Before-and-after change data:
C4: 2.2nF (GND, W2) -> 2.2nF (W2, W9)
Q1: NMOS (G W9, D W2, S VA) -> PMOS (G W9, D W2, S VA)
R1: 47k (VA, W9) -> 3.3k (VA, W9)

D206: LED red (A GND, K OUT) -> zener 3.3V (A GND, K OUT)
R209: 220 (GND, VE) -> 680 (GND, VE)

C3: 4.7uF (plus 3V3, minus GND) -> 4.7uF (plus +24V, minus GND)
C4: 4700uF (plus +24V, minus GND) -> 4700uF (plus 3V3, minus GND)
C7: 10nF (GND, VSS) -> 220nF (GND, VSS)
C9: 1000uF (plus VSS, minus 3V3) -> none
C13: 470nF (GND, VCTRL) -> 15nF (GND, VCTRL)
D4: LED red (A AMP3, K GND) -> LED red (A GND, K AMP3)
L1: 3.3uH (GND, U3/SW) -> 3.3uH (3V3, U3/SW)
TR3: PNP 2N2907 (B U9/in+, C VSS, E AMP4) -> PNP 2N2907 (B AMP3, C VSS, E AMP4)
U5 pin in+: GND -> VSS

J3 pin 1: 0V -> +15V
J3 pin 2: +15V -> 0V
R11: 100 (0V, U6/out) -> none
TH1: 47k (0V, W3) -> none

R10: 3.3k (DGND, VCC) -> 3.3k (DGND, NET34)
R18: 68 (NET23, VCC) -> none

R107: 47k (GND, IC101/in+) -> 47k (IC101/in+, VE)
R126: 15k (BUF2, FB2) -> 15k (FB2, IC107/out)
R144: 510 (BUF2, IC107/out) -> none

Requirement: Only one stretch of the data is wanted: the lines from the one with "U5 pin in+: GND -> VSS" through the last, repeated exactly.

Solution to the problem:
U5 pin in+: GND -> VSS

J3 pin 1: 0V -> +15V
J3 pin 2: +15V -> 0V
R11: 100 (0V, U6/out) -> none
TH1: 47k (0V, W3) -> none

R10: 3.3k (DGND, VCC) -> 3.3k (DGND, NET34)
R18: 68 (NET23, VCC) -> none

R107: 47k (GND, IC101/in+) -> 47k (IC101/in+, VE)
R126: 15k (BUF2, FB2) -> 15k (FB2, IC107/out)
R144: 510 (BUF2, IC107/out) -> none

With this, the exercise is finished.